### THE TASK
Every record below is to be restated verbatim, though its images are not.
#####
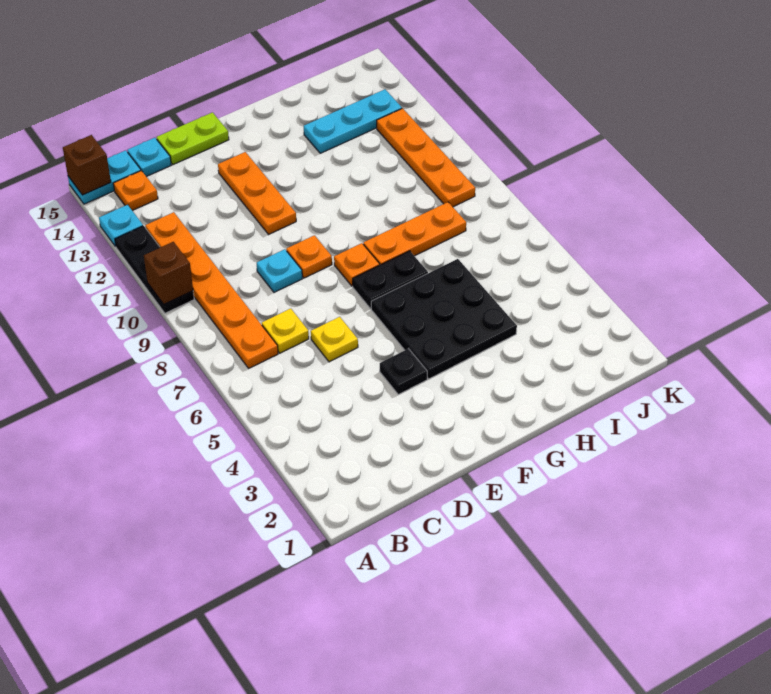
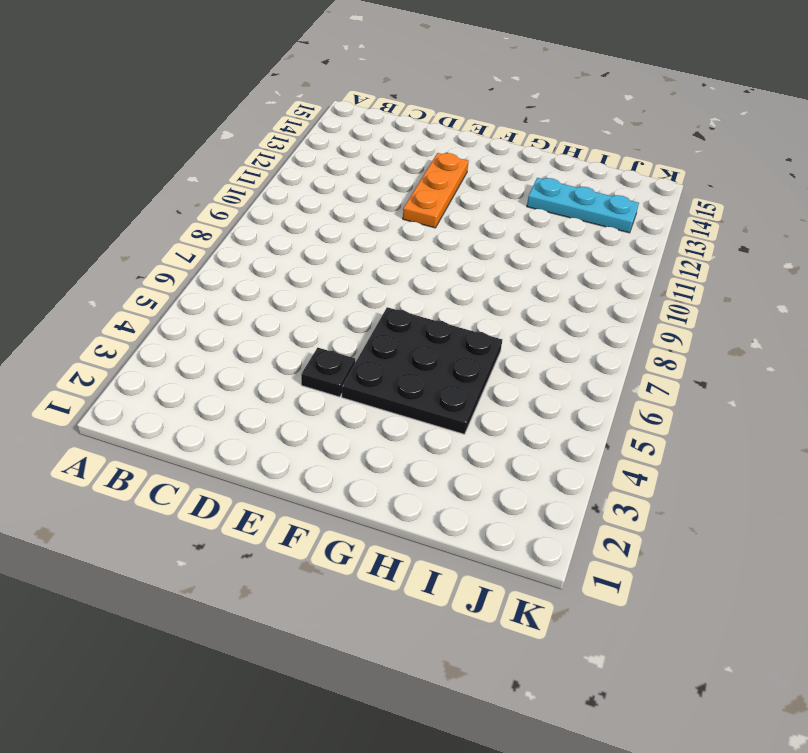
none -> black plate A10:A12 level 1
none -> cyan plate A13 level 1
none -> cyan plate A15:B15 level 1

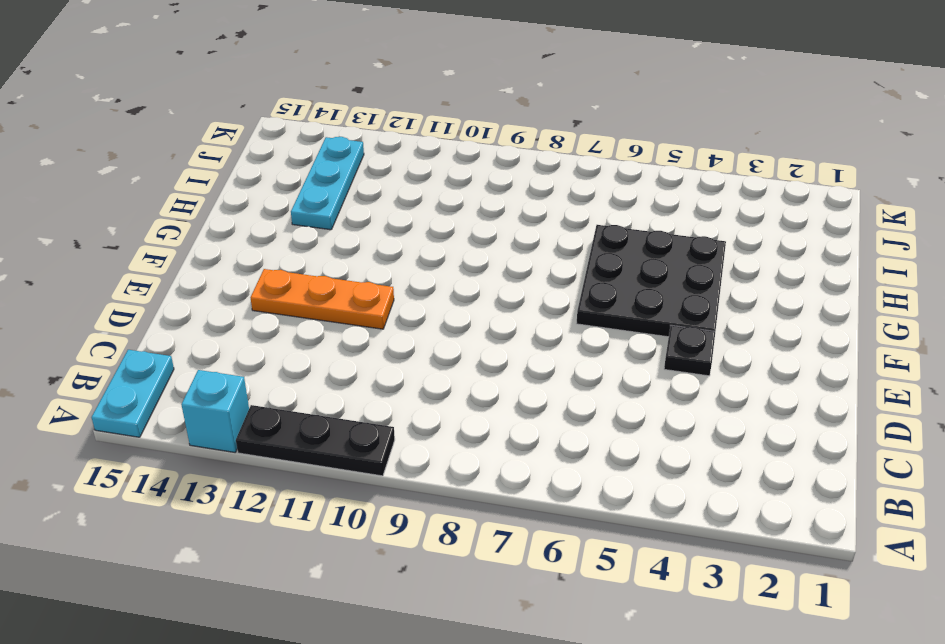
cyan brick A13 level 1 -> cyan plate A13 level 1
none -> orange plate B7:B12 level 1
none -> orange plate B14 level 1
none -> yellow plate C7 level 1

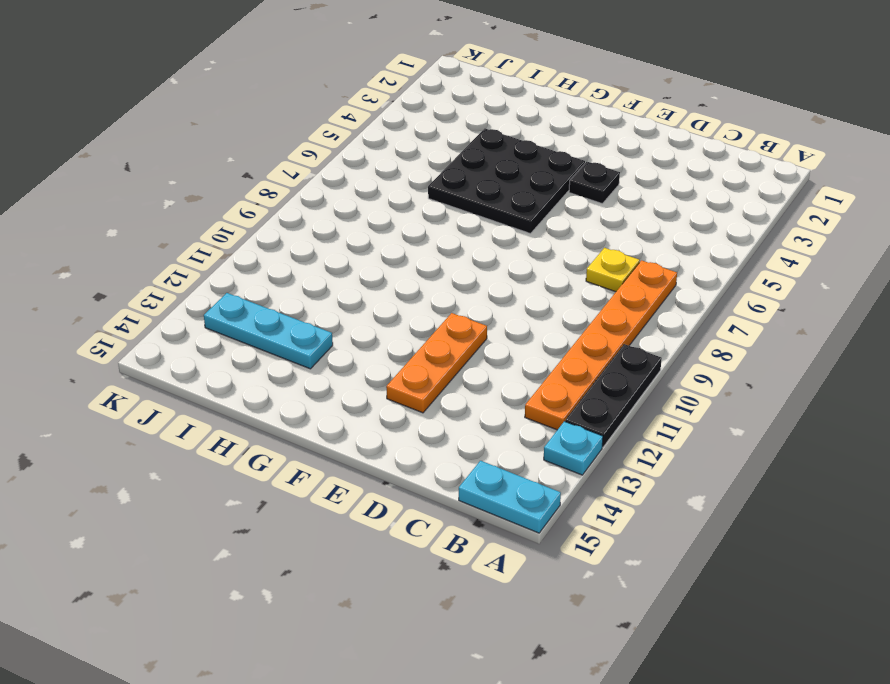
none -> orange plate B14 level 1
none -> cyan plate C15 level 1
none -> yellow plate D6 level 1

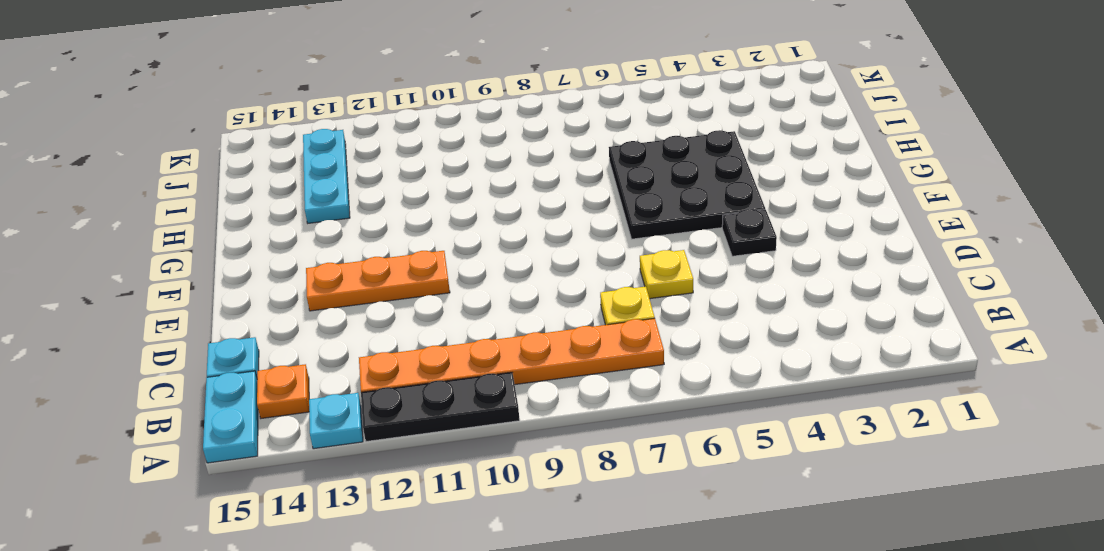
none -> cyan plate D9 level 1
none -> lime plate D15:E15 level 1
none -> orange plate E9 level 1

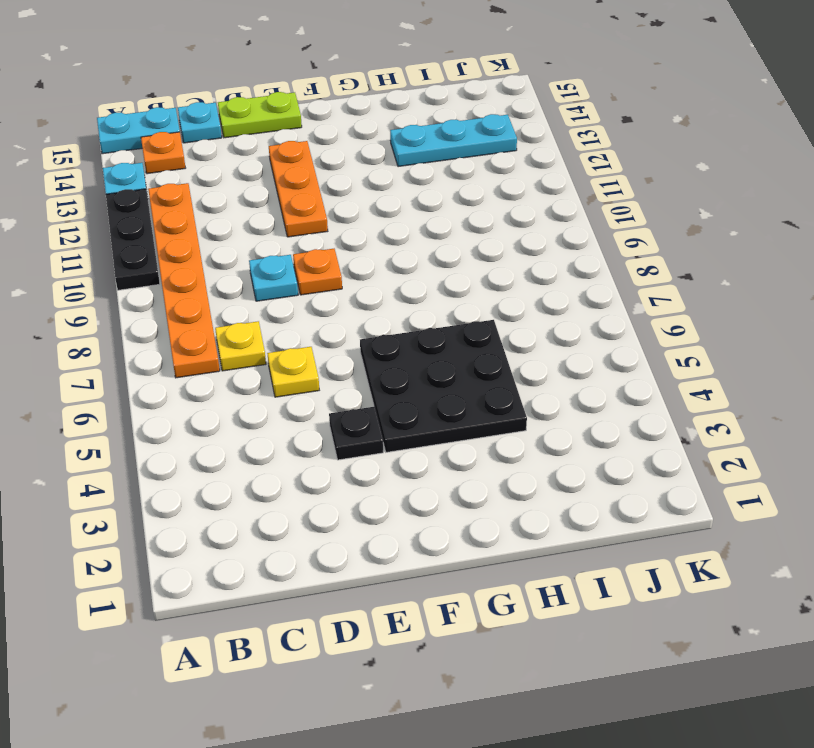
none -> black plate F7:G7 level 1
none -> orange plate F8 level 1
none -> orange plate G8:I8 level 1

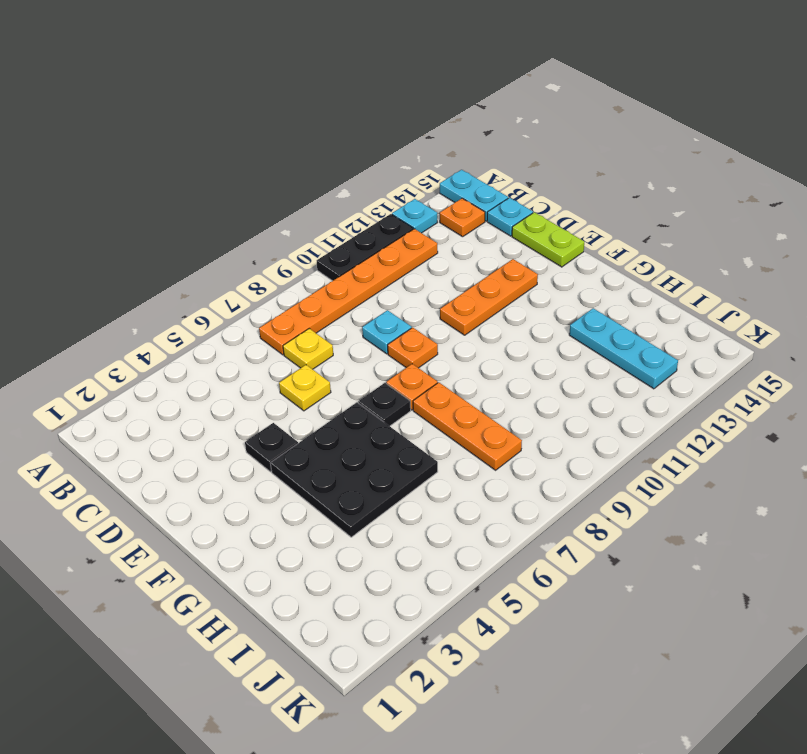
black plate F7 level 1 -> black plate F7:G7 level 1
none -> orange plate J9:J12 level 1
none -> brown brick A10 level 2
none -> brown brick A15 level 2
#####
### SOLVED PROBLEM
none -> black plate A10:A12 level 1
none -> cyan plate A13 level 1
none -> cyan plate A15:B15 level 1

cyan brick A13 level 1 -> cyan plate A13 level 1
none -> orange plate B7:B12 level 1
none -> orange plate B14 level 1
none -> yellow plate C7 level 1

none -> orange plate B14 level 1
none -> cyan plate C15 level 1
none -> yellow plate D6 level 1

none -> cyan plate D9 level 1
none -> lime plate D15:E15 level 1
none -> orange plate E9 level 1

none -> black plate F7:G7 level 1
none -> orange plate F8 level 1
none -> orange plate G8:I8 level 1

black plate F7 level 1 -> black plate F7:G7 level 1
none -> orange plate J9:J12 level 1
none -> brown brick A10 level 2
none -> brown brick A15 level 2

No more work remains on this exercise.